ASSIGNED TASK | Look through the data below for the line with "green apple: 0 -> 3" and the line with "grey cylinder: 2 -> 0", then output those two and all lines in between, exactly as written.

(Records from a data source)

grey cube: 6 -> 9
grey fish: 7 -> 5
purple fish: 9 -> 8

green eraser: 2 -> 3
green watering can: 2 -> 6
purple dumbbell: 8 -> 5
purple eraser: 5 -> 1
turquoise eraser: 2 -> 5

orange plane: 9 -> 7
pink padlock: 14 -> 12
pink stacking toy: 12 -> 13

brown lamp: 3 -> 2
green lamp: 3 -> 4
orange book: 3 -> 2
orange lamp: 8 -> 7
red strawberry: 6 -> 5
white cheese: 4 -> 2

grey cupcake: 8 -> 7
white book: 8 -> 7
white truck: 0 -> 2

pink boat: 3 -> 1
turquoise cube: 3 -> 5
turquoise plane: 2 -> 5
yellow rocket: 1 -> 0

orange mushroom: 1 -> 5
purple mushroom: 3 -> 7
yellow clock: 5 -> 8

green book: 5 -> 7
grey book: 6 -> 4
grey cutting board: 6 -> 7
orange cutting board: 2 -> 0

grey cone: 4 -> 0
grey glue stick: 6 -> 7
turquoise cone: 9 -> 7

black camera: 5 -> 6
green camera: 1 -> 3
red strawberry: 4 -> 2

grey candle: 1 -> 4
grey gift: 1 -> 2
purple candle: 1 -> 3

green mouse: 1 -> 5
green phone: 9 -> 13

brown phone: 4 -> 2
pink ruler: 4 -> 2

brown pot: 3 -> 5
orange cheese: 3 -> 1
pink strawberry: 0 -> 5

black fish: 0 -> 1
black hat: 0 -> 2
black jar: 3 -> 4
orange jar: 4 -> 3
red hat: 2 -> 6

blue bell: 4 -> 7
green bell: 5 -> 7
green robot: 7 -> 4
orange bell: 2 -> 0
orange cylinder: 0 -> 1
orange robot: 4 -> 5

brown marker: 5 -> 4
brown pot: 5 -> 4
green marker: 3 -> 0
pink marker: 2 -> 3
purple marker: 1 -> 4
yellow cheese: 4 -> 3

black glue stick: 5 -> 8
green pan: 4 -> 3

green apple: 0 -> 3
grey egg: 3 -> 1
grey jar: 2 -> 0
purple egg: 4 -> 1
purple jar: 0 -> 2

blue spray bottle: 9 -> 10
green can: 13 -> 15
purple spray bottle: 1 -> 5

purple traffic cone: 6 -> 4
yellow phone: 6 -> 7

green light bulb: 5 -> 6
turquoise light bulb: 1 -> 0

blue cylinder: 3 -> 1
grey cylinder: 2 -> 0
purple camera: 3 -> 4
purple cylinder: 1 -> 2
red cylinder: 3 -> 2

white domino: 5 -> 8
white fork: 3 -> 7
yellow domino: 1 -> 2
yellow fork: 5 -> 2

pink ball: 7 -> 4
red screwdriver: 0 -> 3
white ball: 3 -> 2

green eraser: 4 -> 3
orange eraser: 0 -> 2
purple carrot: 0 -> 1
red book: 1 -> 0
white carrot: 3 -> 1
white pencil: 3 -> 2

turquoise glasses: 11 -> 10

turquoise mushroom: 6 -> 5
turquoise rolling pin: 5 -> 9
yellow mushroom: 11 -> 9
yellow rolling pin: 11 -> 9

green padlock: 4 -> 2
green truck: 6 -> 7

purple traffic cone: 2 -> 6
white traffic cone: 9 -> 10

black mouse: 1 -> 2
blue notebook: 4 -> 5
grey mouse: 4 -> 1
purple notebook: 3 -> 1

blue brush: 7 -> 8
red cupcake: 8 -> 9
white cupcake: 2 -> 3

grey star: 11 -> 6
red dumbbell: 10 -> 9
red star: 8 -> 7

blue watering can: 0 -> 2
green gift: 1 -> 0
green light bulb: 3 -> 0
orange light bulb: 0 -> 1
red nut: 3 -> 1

RESPONSE |
green apple: 0 -> 3
grey egg: 3 -> 1
grey jar: 2 -> 0
purple egg: 4 -> 1
purple jar: 0 -> 2

blue spray bottle: 9 -> 10
green can: 13 -> 15
purple spray bottle: 1 -> 5

purple traffic cone: 6 -> 4
yellow phone: 6 -> 7

green light bulb: 5 -> 6
turquoise light bulb: 1 -> 0

blue cylinder: 3 -> 1
grey cylinder: 2 -> 0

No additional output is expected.